TASK INSTRUCTIONS>
Search the listing below for "none". Copy each matching line.

INPUT DATA>
* * * *

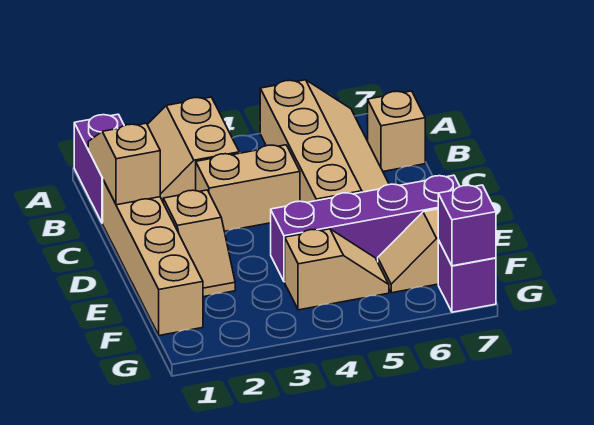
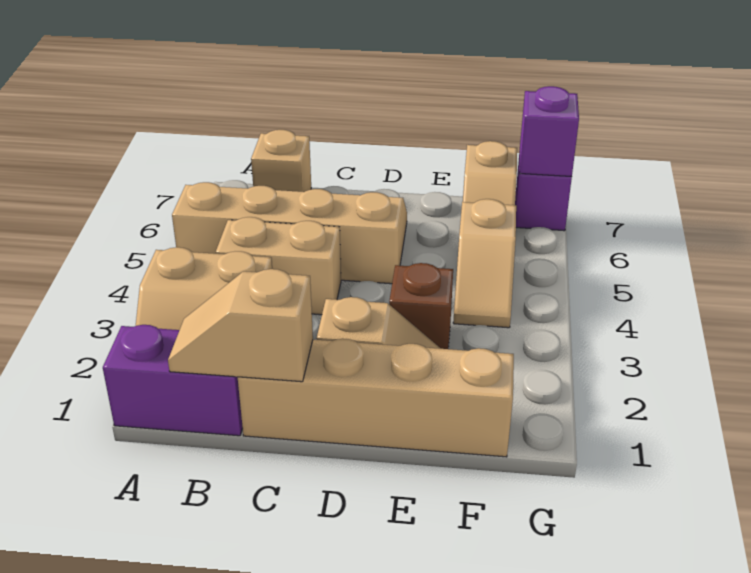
tan brick C3:C4 level 1 -> tan brick B4:C4 level 1
none -> brown brick E3 level 1
purple brick E4:E7 level 1 -> none
tan slope F4:F5 level 1 top 4 -> tan slope F4:F5 level 1 top 5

* * * *

THE COMPLETED TASK>
none -> brown brick E3 level 1
purple brick E4:E7 level 1 -> none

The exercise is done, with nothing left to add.